[Spatial object tracking data]
---*---

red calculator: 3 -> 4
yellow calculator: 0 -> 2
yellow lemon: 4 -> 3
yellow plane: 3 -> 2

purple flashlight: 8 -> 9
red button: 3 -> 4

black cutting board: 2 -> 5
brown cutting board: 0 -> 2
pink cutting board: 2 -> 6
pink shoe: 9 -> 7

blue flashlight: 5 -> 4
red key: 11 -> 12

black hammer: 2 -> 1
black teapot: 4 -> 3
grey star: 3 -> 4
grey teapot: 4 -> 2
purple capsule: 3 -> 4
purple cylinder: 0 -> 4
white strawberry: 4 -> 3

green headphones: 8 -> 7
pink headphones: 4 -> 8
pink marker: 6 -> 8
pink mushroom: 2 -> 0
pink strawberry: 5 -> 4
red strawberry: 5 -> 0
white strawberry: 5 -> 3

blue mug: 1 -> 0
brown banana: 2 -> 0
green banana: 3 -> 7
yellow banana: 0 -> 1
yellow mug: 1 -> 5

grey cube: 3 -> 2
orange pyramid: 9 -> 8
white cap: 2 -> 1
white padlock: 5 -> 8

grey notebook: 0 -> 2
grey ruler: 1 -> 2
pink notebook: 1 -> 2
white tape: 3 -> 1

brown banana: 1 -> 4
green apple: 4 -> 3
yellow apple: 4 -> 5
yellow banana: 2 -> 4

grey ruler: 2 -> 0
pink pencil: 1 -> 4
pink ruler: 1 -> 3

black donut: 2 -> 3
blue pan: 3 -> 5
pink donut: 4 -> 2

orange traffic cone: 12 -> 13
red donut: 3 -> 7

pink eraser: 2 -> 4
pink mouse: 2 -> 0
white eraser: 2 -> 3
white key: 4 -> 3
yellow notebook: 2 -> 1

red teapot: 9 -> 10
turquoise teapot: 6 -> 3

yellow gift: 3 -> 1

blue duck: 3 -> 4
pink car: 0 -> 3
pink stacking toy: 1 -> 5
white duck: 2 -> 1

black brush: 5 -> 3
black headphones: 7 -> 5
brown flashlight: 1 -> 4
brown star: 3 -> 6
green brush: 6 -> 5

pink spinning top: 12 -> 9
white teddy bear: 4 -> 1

---*---

▶ [What to work on]:
Review the entries above and return every line where "brown" appears.

▶ [Output]:
brown cutting board: 0 -> 2
brown banana: 2 -> 0
brown banana: 1 -> 4
brown flashlight: 1 -> 4
brown star: 3 -> 6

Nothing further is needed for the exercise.